About this exercise: Beginning with the line that contains "camera: 20 degrees right, 25 degrees up" in the material below, print each line exactly until the line that contains "(585, 279) = (646, 695): none -> black house" has been printed, then stop.

Data excerpts:
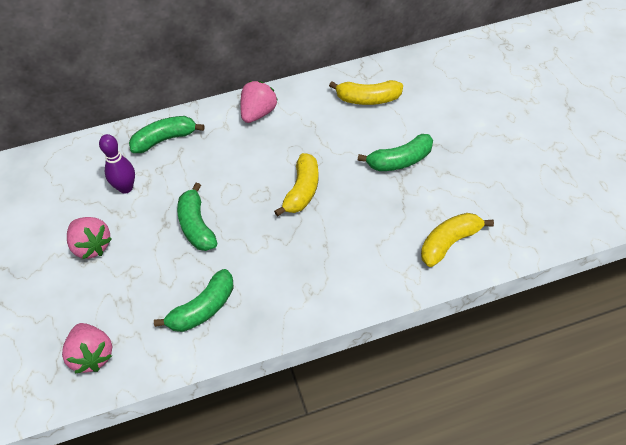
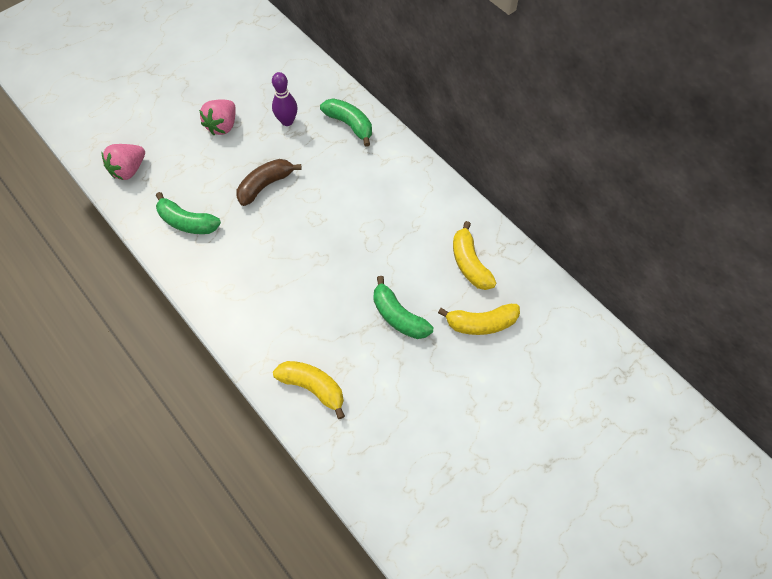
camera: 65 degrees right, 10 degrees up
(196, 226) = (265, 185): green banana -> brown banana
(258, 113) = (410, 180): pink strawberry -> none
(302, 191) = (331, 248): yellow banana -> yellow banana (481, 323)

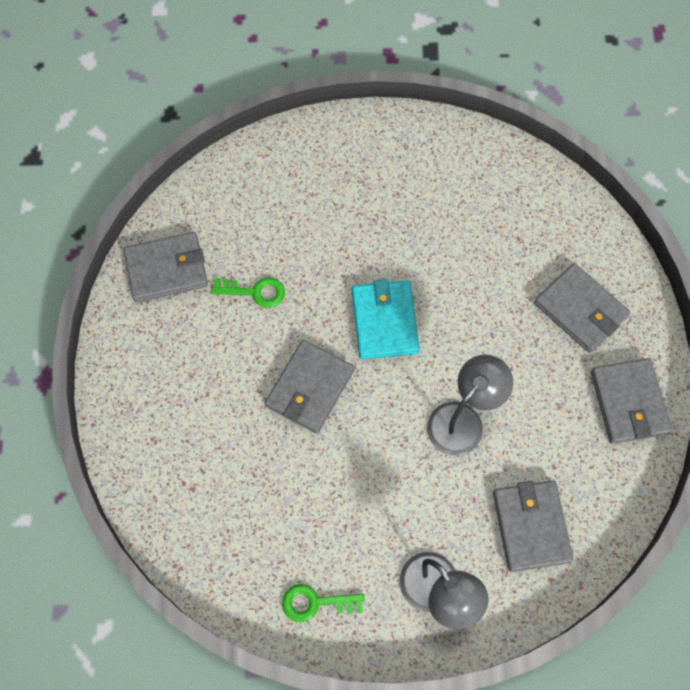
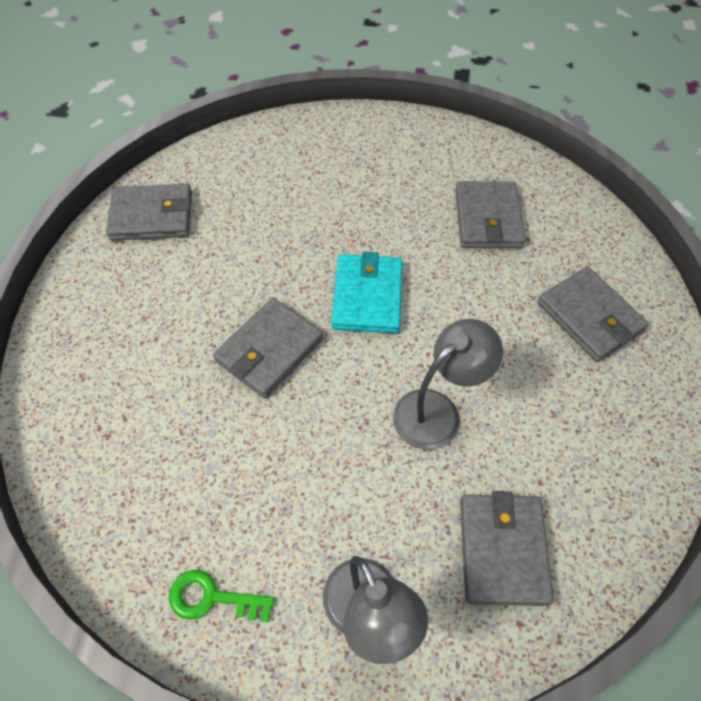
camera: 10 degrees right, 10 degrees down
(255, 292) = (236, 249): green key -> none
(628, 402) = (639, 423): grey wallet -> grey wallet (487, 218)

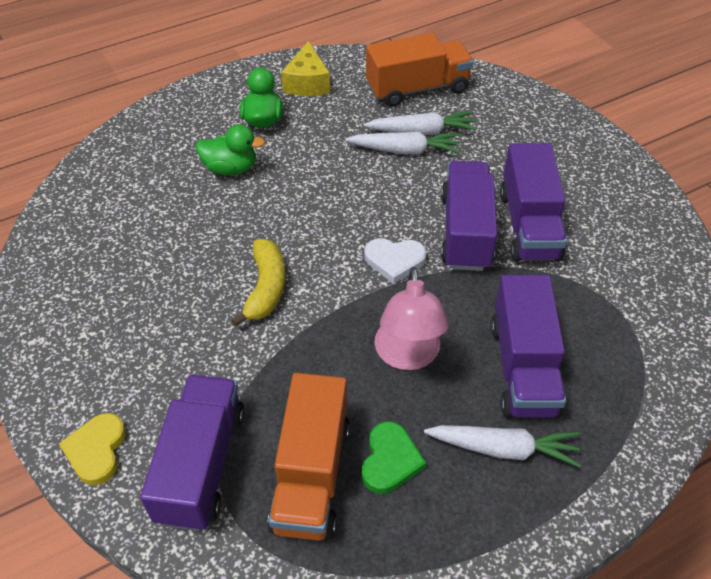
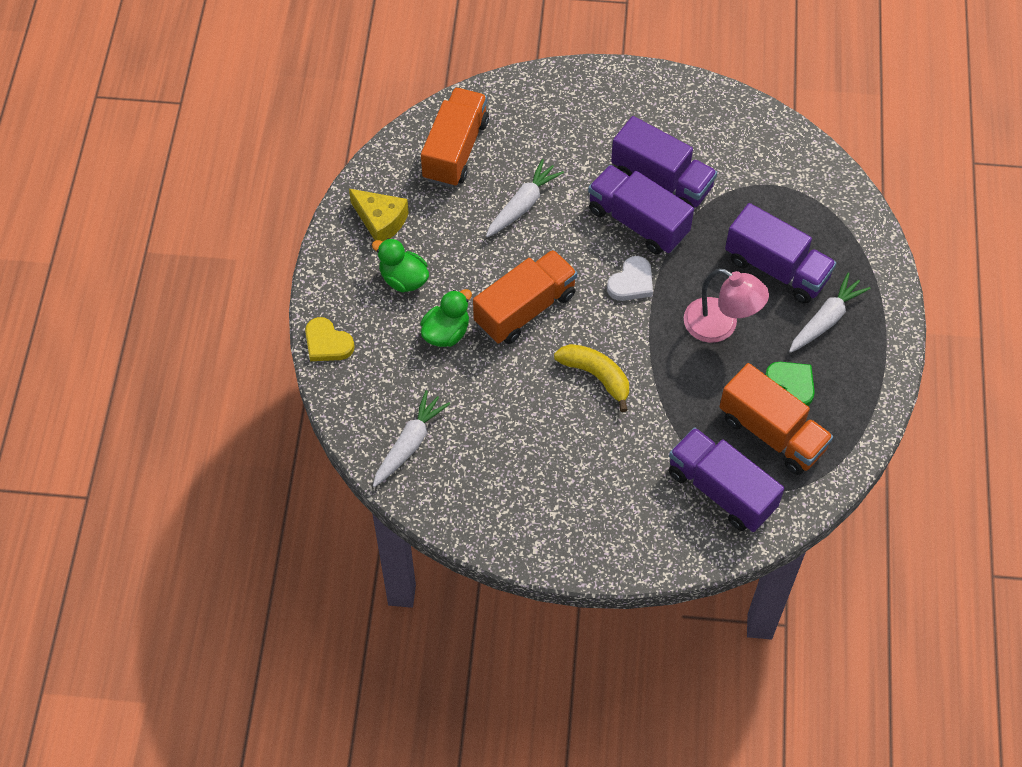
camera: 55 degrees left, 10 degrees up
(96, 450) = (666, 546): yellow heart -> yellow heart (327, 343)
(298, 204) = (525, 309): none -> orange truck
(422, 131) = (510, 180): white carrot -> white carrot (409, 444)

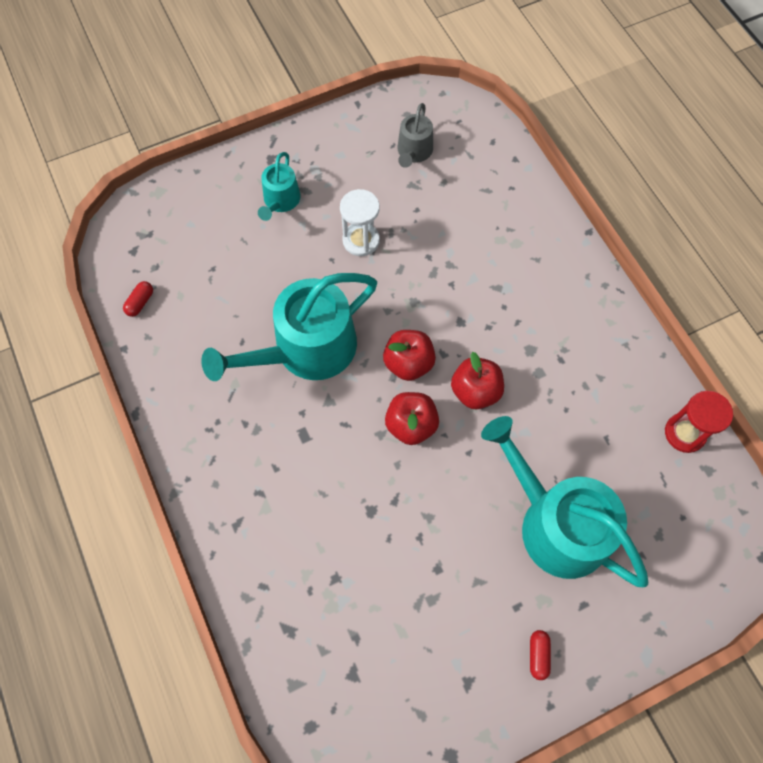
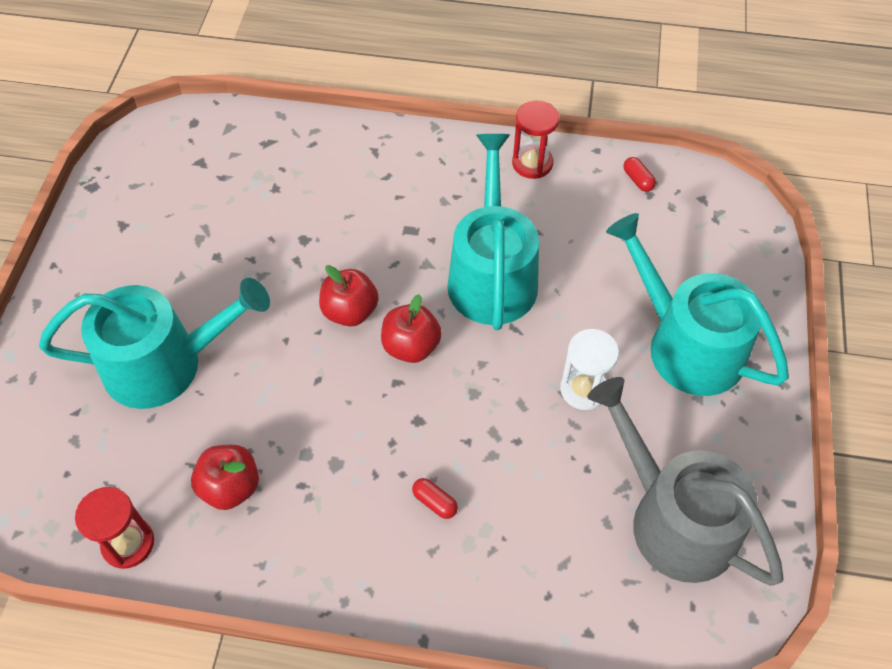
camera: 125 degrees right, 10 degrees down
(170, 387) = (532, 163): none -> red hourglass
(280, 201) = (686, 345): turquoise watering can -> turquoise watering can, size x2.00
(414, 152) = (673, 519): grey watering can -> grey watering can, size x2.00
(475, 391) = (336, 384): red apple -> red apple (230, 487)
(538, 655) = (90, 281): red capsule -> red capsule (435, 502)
* * *
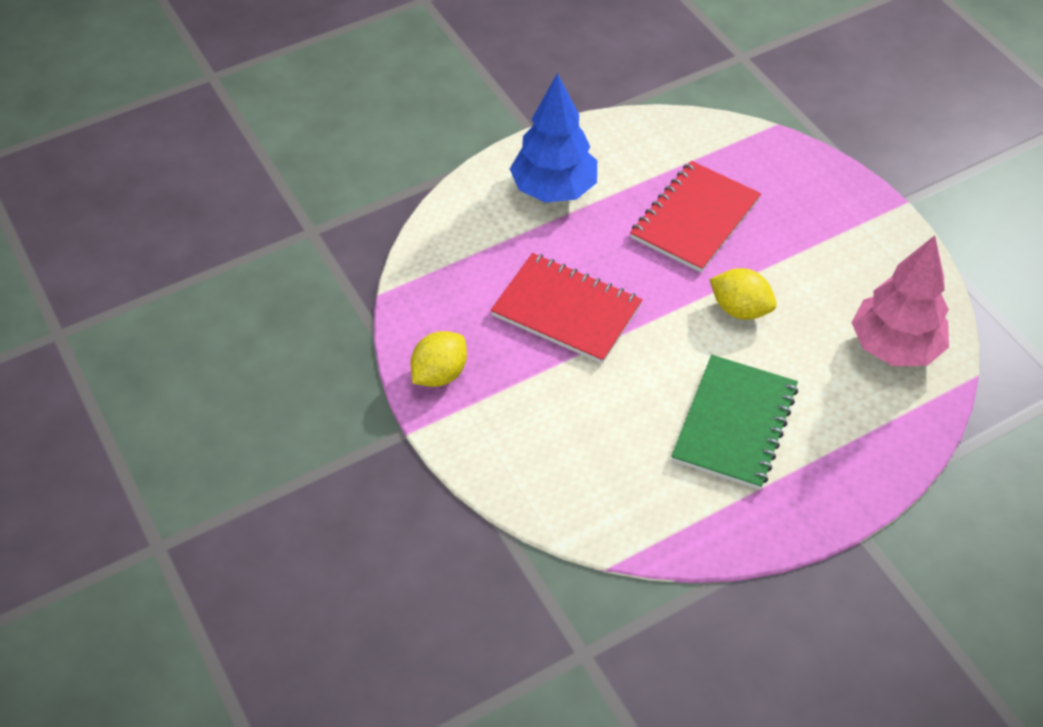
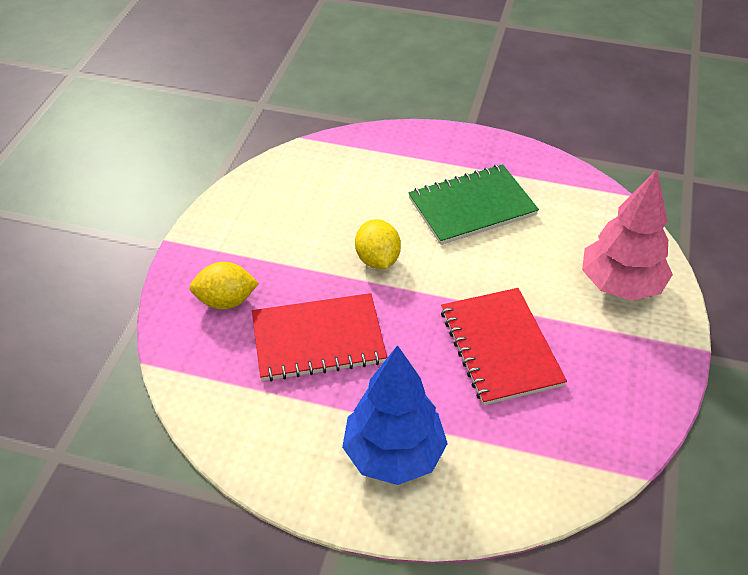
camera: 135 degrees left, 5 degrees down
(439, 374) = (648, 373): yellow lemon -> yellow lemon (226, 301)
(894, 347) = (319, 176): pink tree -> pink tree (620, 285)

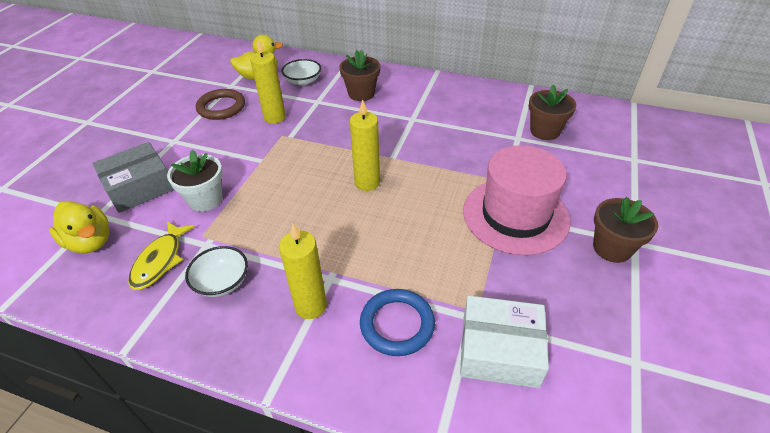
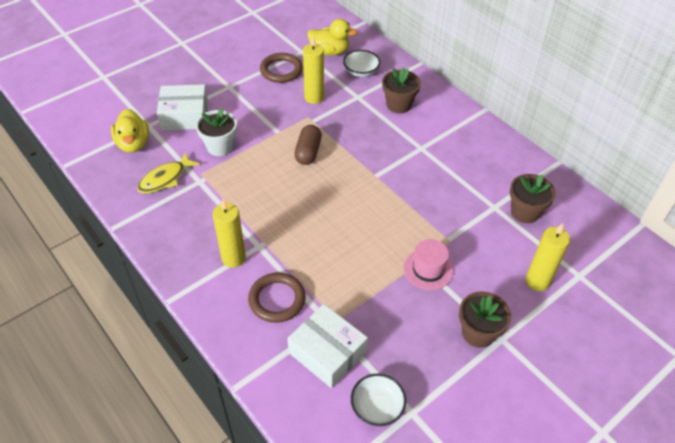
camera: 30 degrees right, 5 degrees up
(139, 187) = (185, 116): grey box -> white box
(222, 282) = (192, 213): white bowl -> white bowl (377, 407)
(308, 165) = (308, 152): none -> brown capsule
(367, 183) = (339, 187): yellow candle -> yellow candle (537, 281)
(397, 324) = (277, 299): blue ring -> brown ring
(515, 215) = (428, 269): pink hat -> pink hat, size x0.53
---
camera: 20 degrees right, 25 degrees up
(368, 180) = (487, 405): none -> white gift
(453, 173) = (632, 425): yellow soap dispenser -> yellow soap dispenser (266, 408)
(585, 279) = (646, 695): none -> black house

Final answer:
camera: 20 degrees right, 25 degrees up
(368, 180) = (487, 405): none -> white gift
(453, 173) = (632, 425): yellow soap dispenser -> yellow soap dispenser (266, 408)
(585, 279) = (646, 695): none -> black house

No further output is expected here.